(Before-and-after object listings)
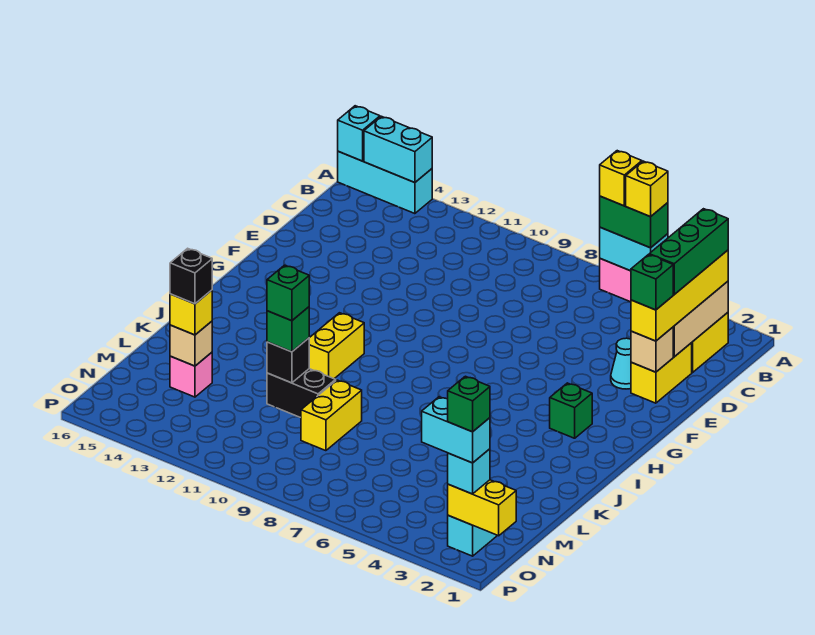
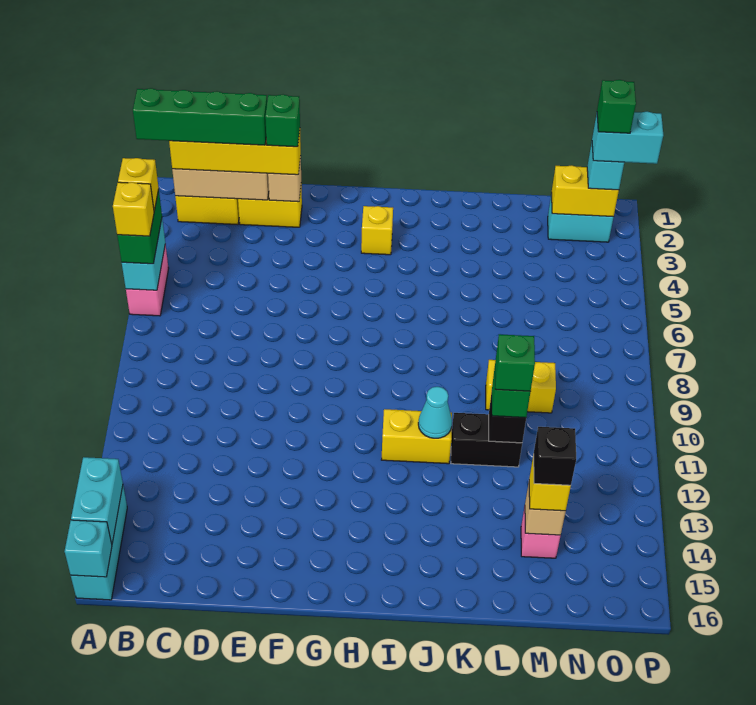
green brick B2:D2 level 4 -> green brick A2:D2 level 4
cyan cone E3 level 1 -> cyan cone J11 level 2
green brick H3 level 1 -> yellow brick H3 level 1
black brick L10:L11 level 1 -> black brick K11:L11 level 1
yellow brick O1:O2 level 2 -> yellow brick N2:O2 level 2
cyan brick O2:O3 level 4 -> cyan brick O2:P2 level 4

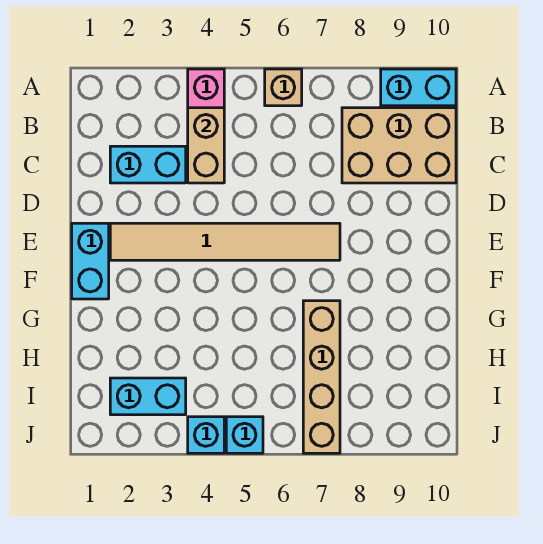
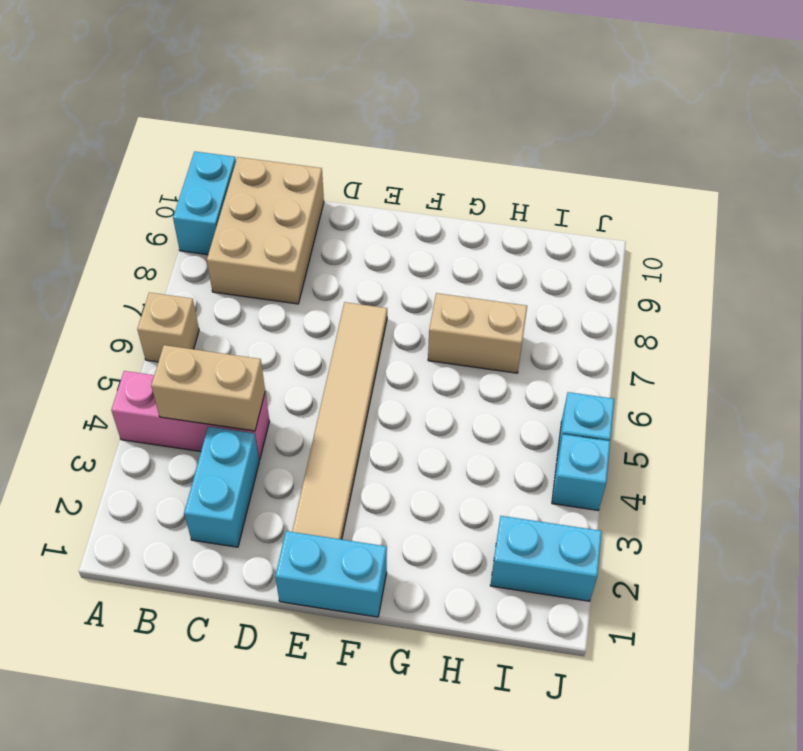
tan brick G7:J7 level 1 -> tan brick G7:H7 level 1
cyan brick I2:I3 level 1 -> cyan brick I2:J2 level 1

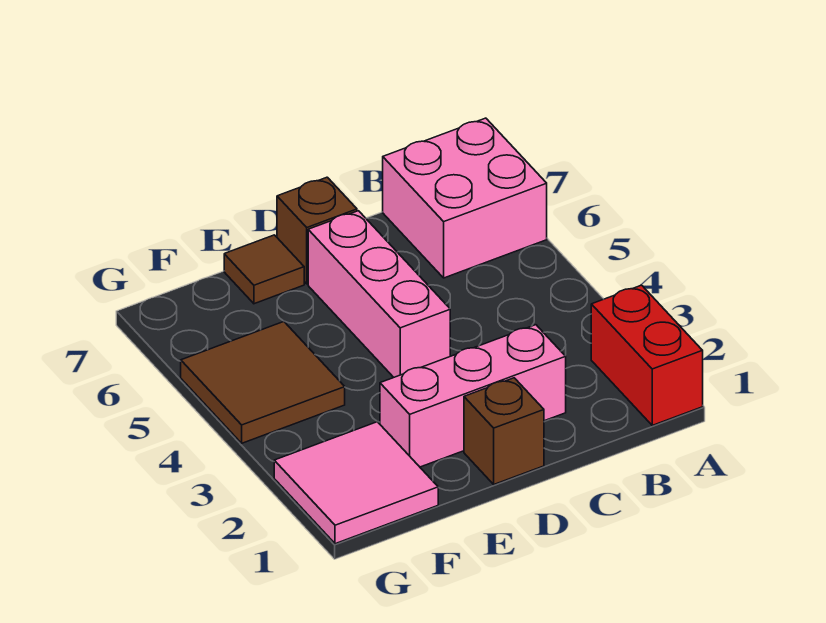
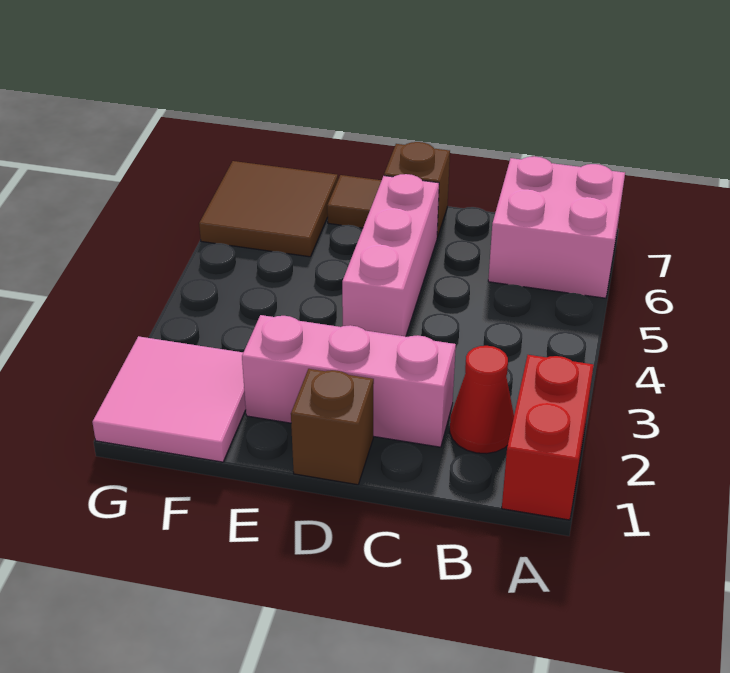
none -> red cone B2 level 1
brown tile F4:G5 level 1 -> brown tile F6:G7 level 1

» **What to do**:
Print the entries above word for word, without pictures.

» **Written response**:
green brick B2:D2 level 4 -> green brick A2:D2 level 4
cyan cone E3 level 1 -> cyan cone J11 level 2
green brick H3 level 1 -> yellow brick H3 level 1
black brick L10:L11 level 1 -> black brick K11:L11 level 1
yellow brick O1:O2 level 2 -> yellow brick N2:O2 level 2
cyan brick O2:O3 level 4 -> cyan brick O2:P2 level 4

tan brick G7:J7 level 1 -> tan brick G7:H7 level 1
cyan brick I2:I3 level 1 -> cyan brick I2:J2 level 1

none -> red cone B2 level 1
brown tile F4:G5 level 1 -> brown tile F6:G7 level 1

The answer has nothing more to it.